**What to do:**
Could you retype exactly the lines running from the line with "The hat (green) at (521" to the end of the data, both included, and nothing else?
---------- Entries provided ----------
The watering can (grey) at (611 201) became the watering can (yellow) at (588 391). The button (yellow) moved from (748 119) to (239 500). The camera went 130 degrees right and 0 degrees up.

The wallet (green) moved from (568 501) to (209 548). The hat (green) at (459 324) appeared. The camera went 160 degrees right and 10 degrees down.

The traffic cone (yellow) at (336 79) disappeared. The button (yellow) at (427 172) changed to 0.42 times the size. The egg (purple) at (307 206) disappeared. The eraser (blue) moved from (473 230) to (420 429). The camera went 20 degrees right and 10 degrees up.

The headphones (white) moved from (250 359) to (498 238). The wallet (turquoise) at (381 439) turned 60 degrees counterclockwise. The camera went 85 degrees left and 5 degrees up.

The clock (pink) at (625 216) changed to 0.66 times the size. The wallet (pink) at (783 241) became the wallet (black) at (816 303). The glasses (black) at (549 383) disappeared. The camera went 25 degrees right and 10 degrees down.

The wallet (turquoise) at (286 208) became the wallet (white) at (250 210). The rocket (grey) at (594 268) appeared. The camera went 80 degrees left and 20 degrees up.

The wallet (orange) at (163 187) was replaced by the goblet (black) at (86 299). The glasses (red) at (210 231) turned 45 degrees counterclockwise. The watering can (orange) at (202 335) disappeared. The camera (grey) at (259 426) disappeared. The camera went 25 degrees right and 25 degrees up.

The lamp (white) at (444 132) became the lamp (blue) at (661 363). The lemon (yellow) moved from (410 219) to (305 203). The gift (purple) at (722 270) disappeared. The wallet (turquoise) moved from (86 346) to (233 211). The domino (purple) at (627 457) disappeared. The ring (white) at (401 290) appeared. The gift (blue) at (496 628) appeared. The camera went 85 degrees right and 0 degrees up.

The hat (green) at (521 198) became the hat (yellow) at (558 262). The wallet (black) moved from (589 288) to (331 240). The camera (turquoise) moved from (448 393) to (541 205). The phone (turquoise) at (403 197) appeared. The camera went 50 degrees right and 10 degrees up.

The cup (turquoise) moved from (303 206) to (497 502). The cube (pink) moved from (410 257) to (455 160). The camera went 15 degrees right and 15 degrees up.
----------
**Final answer:**
The hat (green) at (521 198) became the hat (yellow) at (558 262). The wallet (black) moved from (589 288) to (331 240). The camera (turquoise) moved from (448 393) to (541 205). The phone (turquoise) at (403 197) appeared. The camera went 50 degrees right and 10 degrees up.

The cup (turquoise) moved from (303 206) to (497 502). The cube (pink) moved from (410 257) to (455 160). The camera went 15 degrees right and 15 degrees up.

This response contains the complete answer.